Action item: If a line in the data has the string "pink", please show it.

Data records
----
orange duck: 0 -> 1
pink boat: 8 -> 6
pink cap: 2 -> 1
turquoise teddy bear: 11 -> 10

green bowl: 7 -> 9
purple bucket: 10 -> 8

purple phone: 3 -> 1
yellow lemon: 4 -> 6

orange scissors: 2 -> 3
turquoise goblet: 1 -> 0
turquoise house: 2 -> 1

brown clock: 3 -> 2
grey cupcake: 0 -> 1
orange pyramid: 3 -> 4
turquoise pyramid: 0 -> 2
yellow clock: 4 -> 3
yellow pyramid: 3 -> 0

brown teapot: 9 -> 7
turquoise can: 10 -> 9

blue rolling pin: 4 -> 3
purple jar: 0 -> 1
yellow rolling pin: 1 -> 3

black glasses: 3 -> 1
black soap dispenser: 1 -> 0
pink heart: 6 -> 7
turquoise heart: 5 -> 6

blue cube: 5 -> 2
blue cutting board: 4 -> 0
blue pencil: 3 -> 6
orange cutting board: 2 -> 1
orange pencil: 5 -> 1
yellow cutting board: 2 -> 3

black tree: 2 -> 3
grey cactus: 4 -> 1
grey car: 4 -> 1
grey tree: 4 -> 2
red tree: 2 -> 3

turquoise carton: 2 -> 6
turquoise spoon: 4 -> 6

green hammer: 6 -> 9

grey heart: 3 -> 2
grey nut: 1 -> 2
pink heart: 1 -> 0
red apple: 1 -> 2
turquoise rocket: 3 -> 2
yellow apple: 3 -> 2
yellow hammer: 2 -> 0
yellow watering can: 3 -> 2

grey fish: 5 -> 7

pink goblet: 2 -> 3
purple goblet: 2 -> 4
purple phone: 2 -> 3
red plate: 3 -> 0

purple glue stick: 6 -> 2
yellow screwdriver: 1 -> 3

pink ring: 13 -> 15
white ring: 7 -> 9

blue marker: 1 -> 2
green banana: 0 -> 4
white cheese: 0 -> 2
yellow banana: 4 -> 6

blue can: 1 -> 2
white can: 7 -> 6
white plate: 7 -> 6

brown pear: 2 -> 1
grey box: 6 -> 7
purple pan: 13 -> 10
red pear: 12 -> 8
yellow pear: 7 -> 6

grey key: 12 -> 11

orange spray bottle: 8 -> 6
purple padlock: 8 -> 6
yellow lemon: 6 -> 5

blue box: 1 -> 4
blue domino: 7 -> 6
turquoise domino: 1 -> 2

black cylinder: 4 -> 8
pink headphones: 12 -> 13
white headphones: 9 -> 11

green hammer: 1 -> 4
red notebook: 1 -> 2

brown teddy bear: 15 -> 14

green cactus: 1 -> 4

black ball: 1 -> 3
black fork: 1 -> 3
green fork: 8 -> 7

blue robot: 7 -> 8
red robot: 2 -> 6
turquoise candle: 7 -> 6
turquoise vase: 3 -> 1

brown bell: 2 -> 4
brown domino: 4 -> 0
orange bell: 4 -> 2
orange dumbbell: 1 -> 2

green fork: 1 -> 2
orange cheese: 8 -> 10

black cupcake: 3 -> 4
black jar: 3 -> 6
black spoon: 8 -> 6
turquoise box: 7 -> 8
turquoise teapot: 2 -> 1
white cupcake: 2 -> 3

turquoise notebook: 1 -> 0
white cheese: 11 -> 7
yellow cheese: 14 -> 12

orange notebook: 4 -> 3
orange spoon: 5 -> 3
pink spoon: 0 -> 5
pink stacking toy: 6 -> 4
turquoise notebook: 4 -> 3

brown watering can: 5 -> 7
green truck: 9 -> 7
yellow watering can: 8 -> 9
----
Answer for the task:
pink boat: 8 -> 6
pink cap: 2 -> 1
pink heart: 6 -> 7
pink heart: 1 -> 0
pink goblet: 2 -> 3
pink ring: 13 -> 15
pink headphones: 12 -> 13
pink spoon: 0 -> 5
pink stacking toy: 6 -> 4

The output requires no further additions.